- AIM OF THE TASK
Reproduce the entries below exactly, but leave the pictures out.

- Edit difference data
◇ ◇ ◇
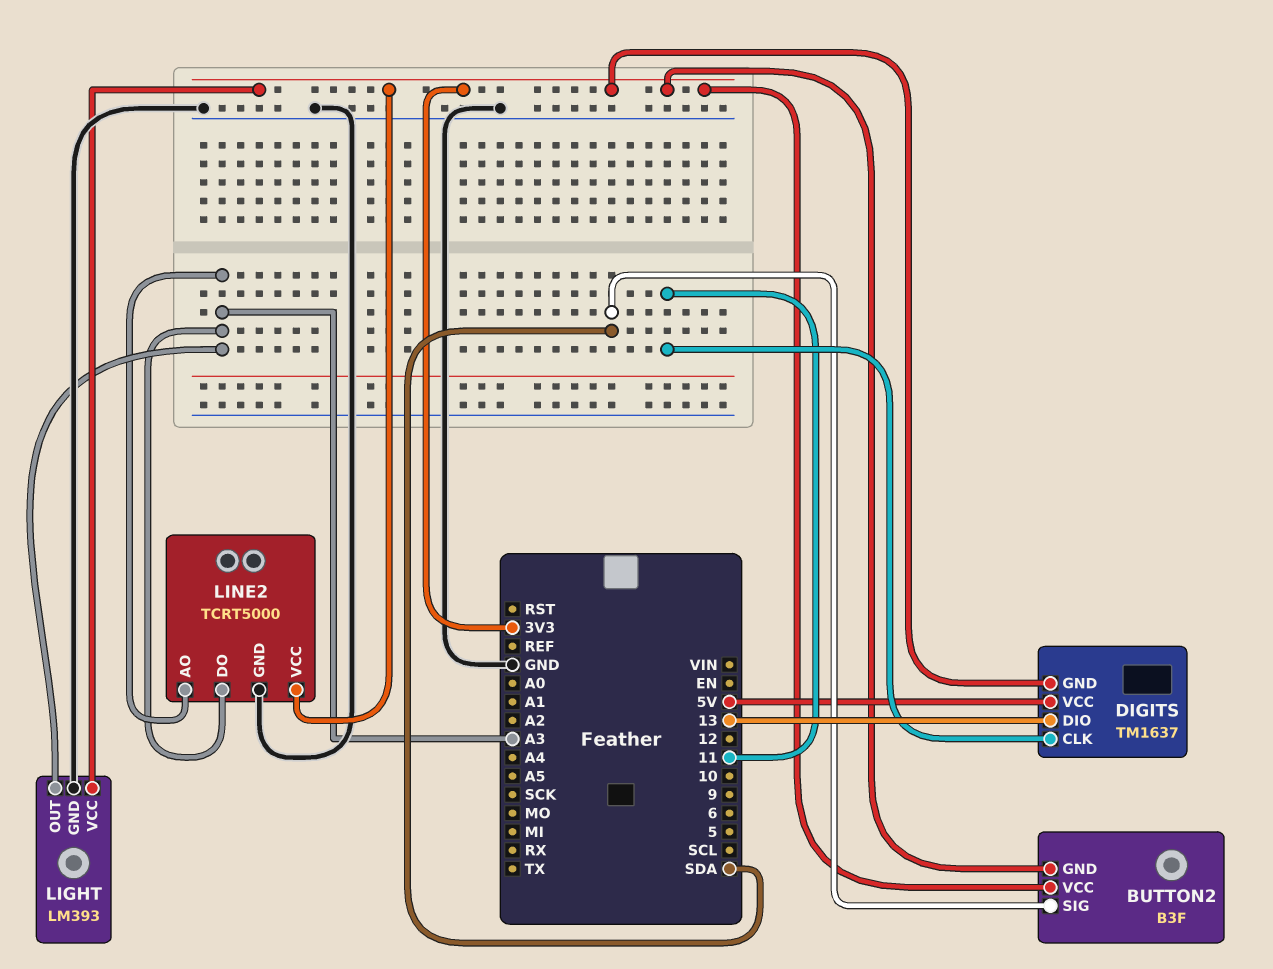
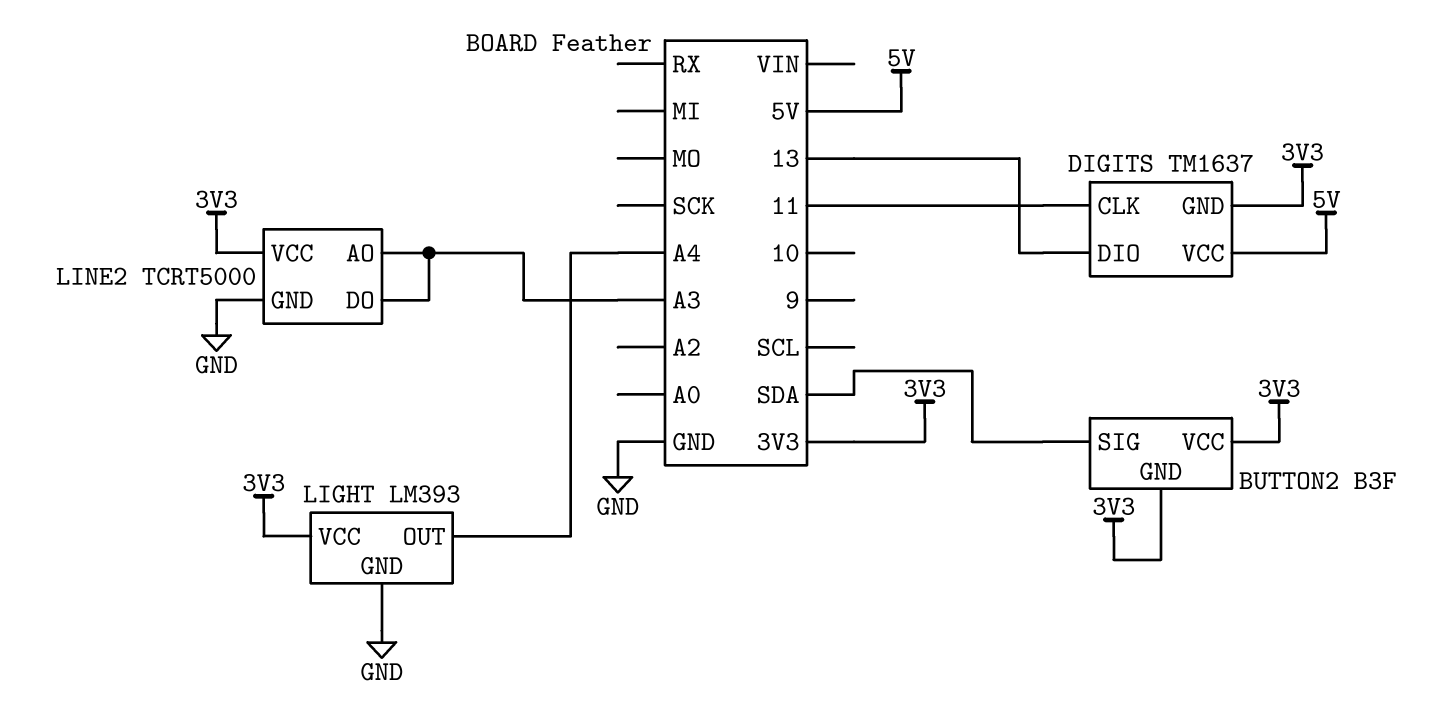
LIGHT pin OUT: A3 -> A4

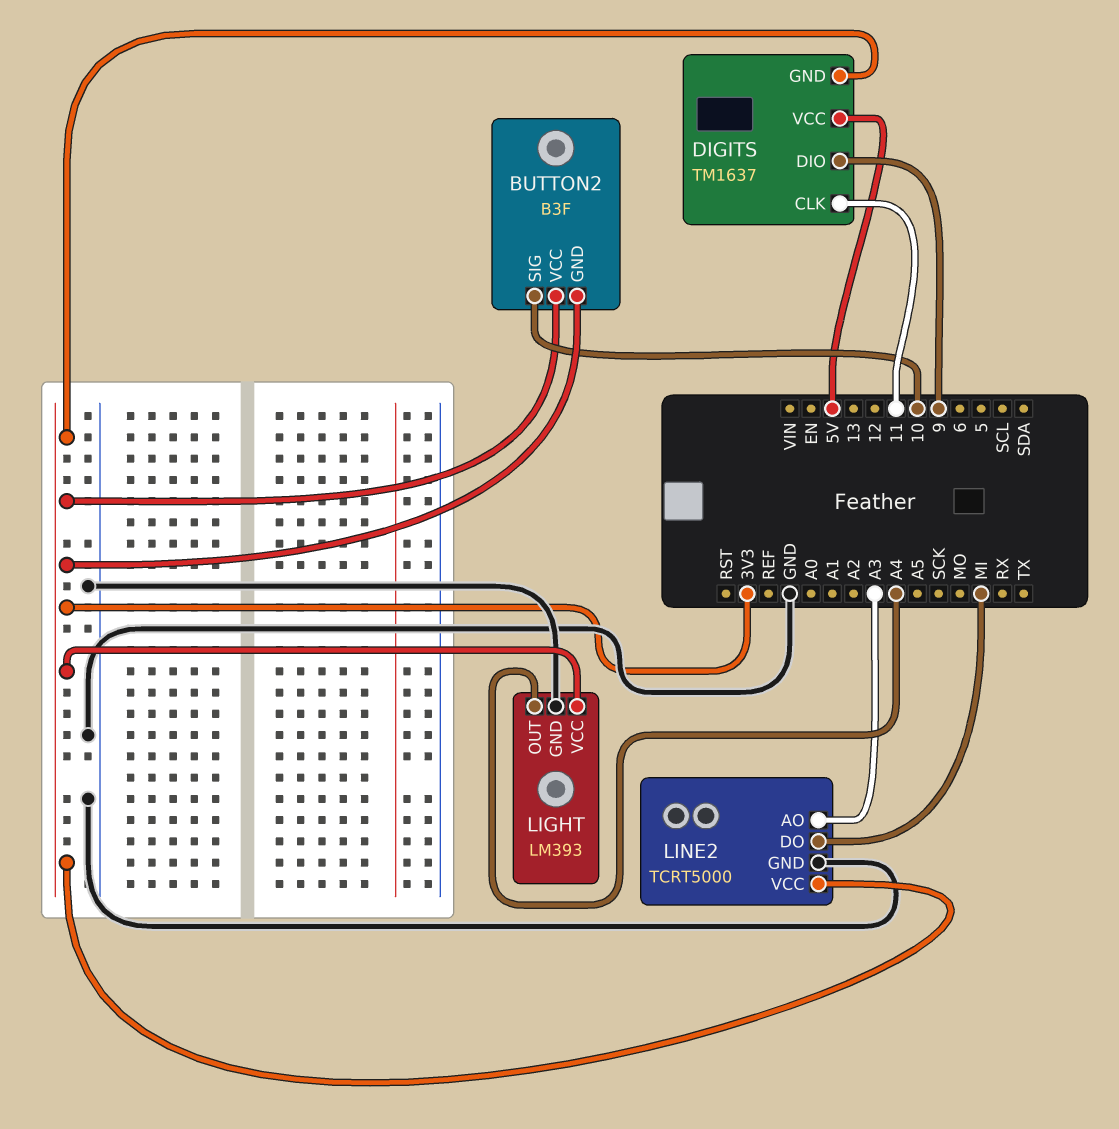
BUTTON2 pin SIG: SDA -> 10
DIGITS pin DIO: 13 -> 9
LINE2 pin DO: A3 -> MI

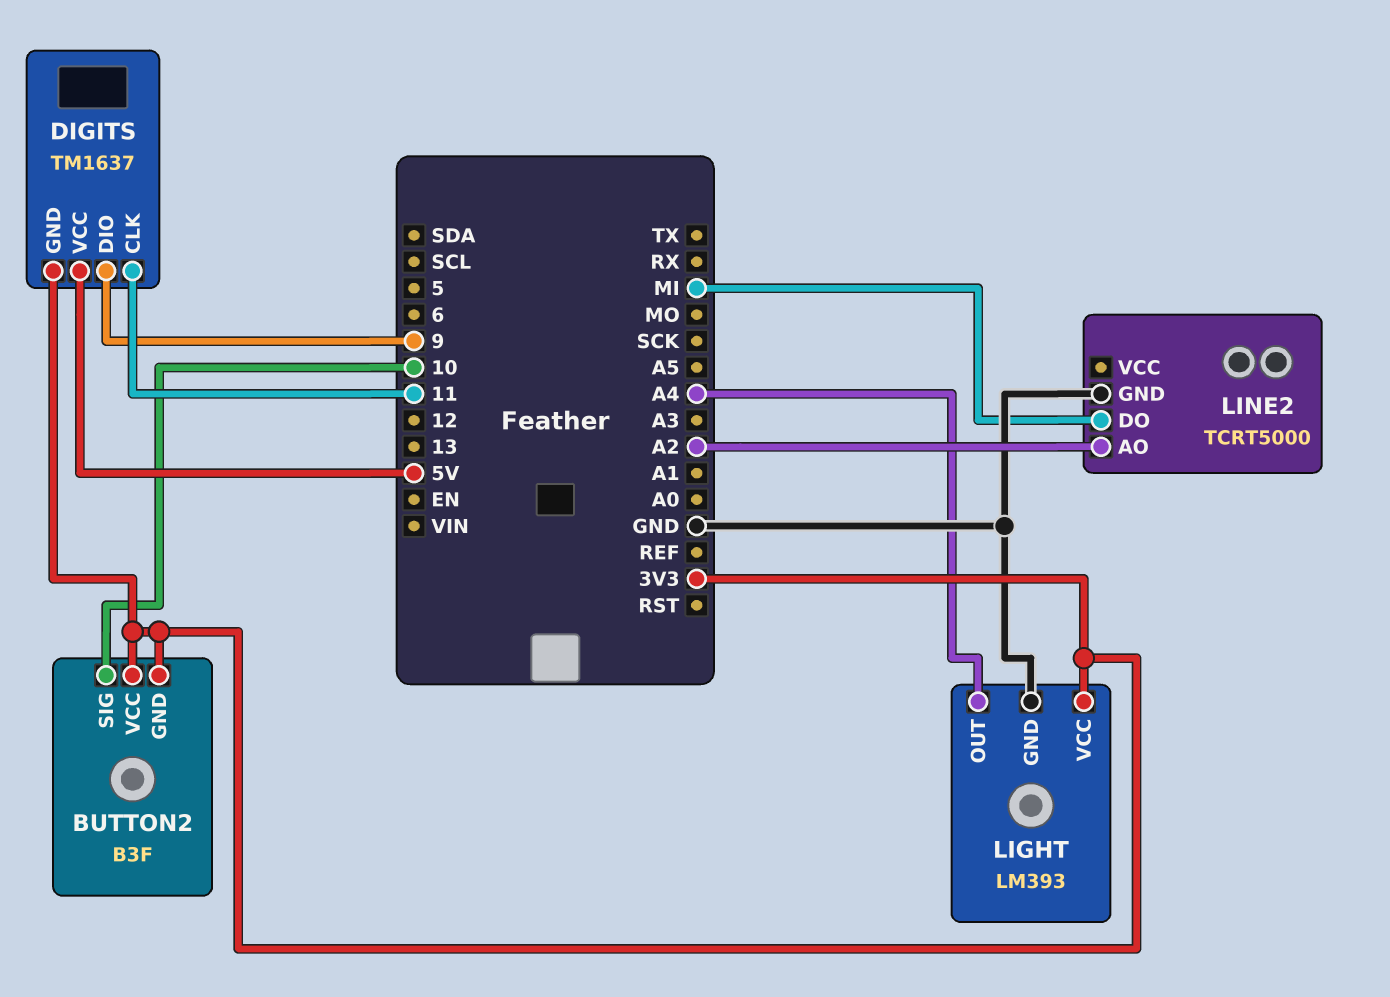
LINE2 pin AO: A3 -> A2
LINE2 pin VCC: 3V3 -> none

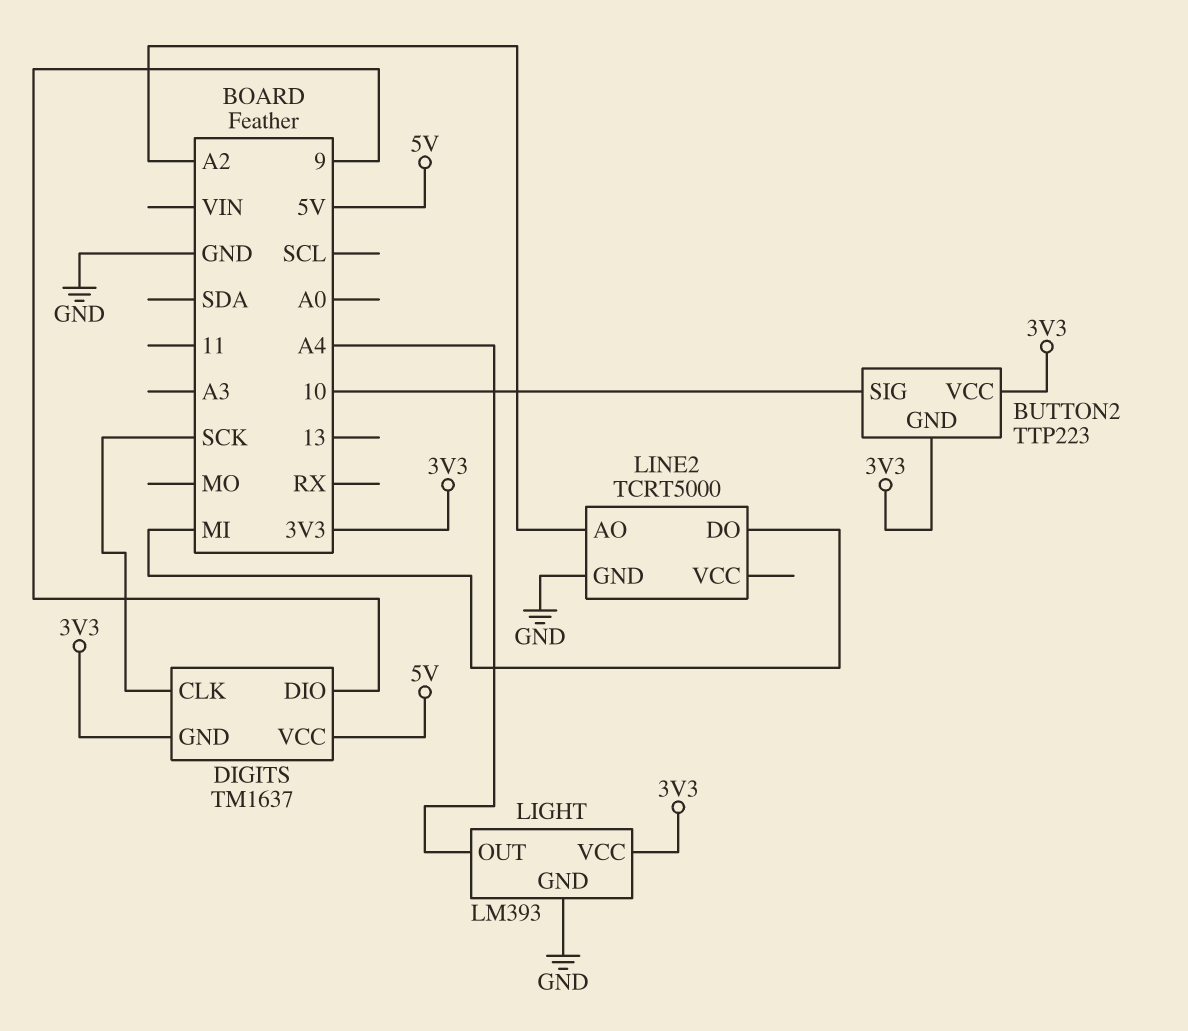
BUTTON2: B3F -> TTP223
DIGITS pin CLK: 11 -> SCK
◇ ◇ ◇
- FINISHED EXERCISE
LIGHT pin OUT: A3 -> A4

BUTTON2 pin SIG: SDA -> 10
DIGITS pin DIO: 13 -> 9
LINE2 pin DO: A3 -> MI

LINE2 pin AO: A3 -> A2
LINE2 pin VCC: 3V3 -> none

BUTTON2: B3F -> TTP223
DIGITS pin CLK: 11 -> SCK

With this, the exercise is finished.